What you are asked to do:
Write out every record below exactly, leaving the pictures out.

#####

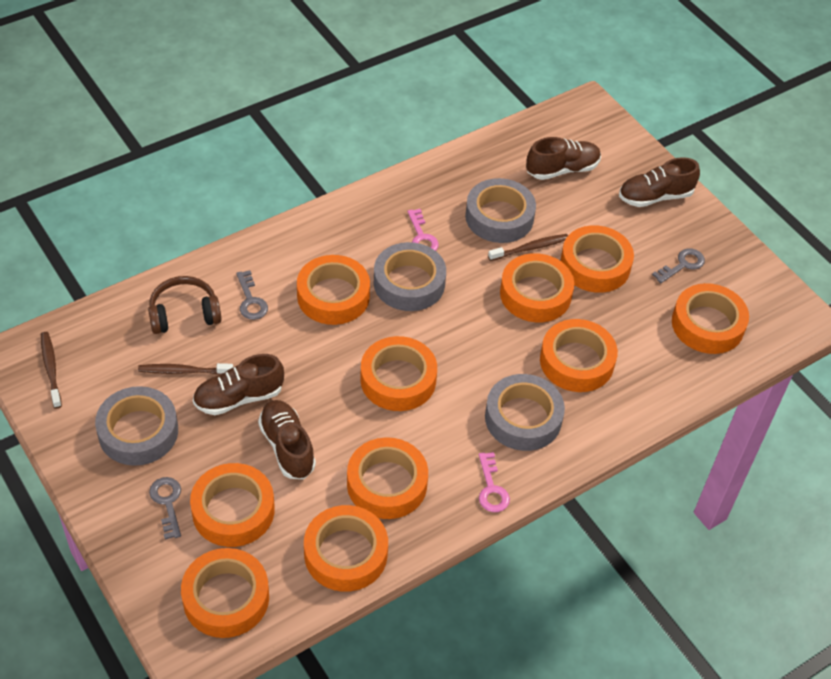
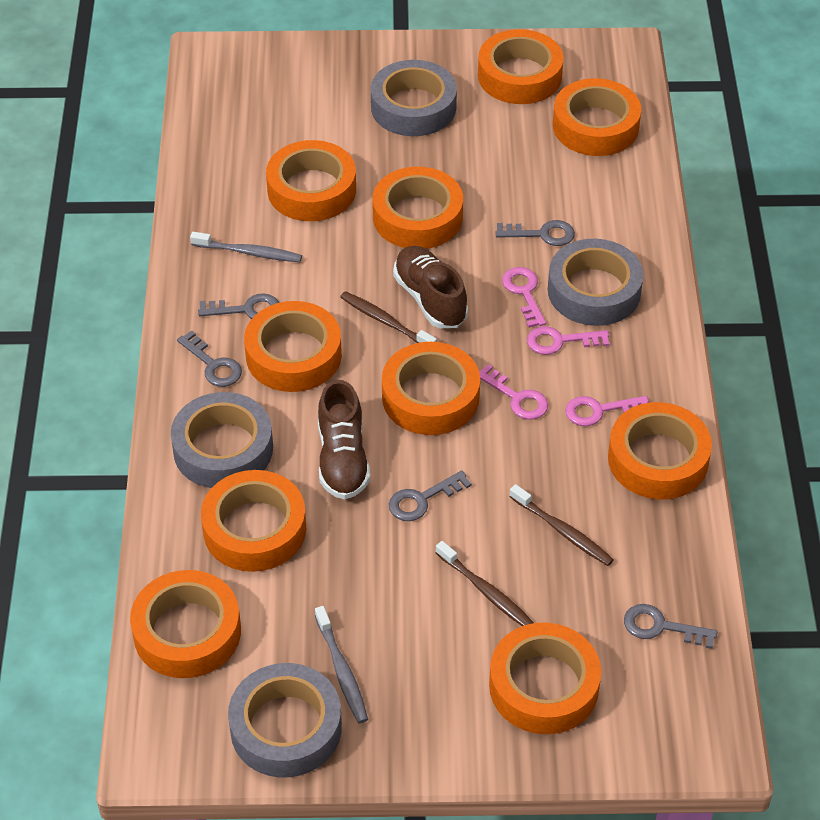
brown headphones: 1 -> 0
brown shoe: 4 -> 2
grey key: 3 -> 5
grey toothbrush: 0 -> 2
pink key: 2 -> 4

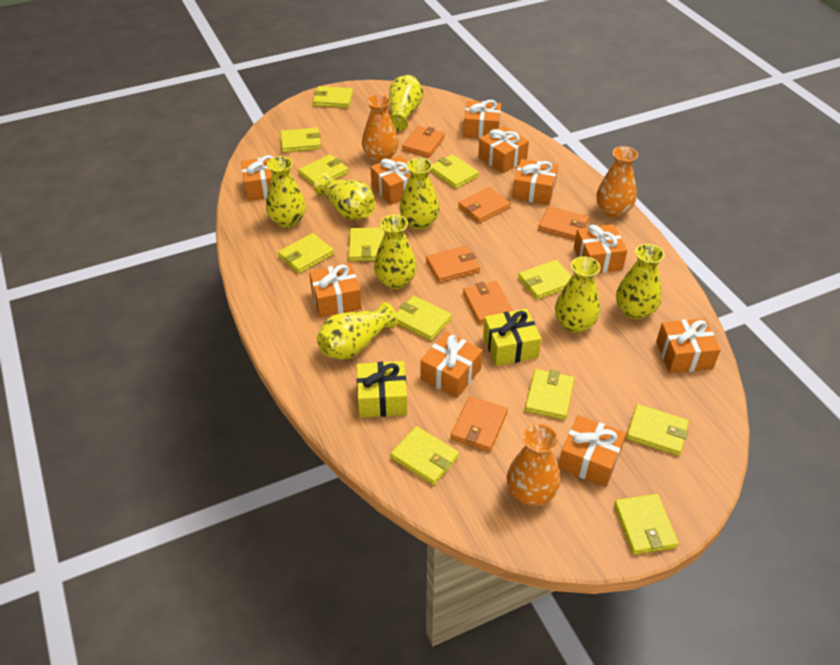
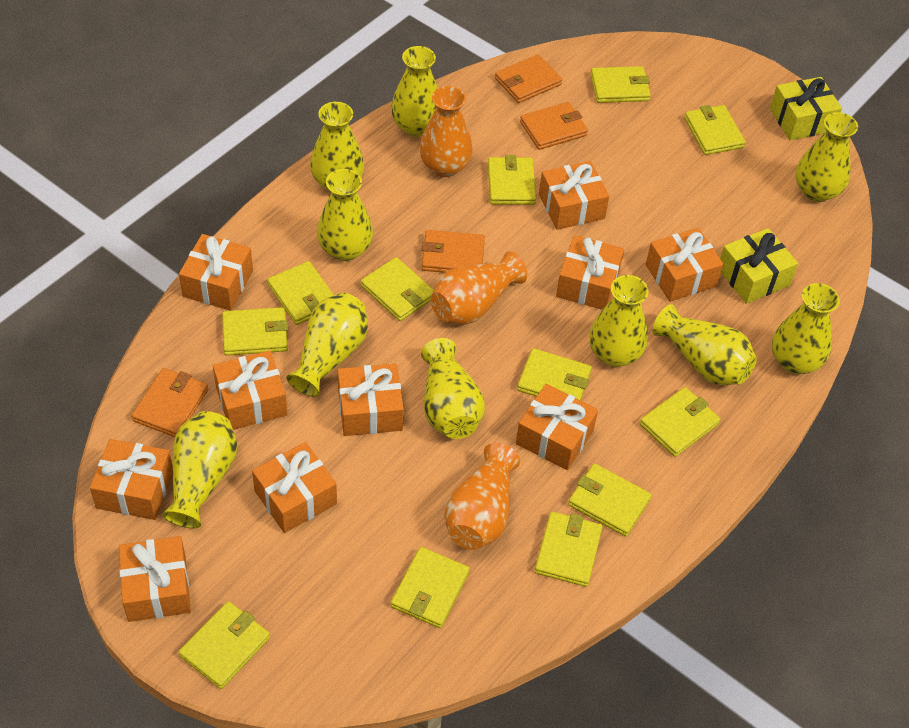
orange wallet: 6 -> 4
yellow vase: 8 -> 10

#####

Task response:
brown headphones: 1 -> 0
brown shoe: 4 -> 2
grey key: 3 -> 5
grey toothbrush: 0 -> 2
pink key: 2 -> 4

orange wallet: 6 -> 4
yellow vase: 8 -> 10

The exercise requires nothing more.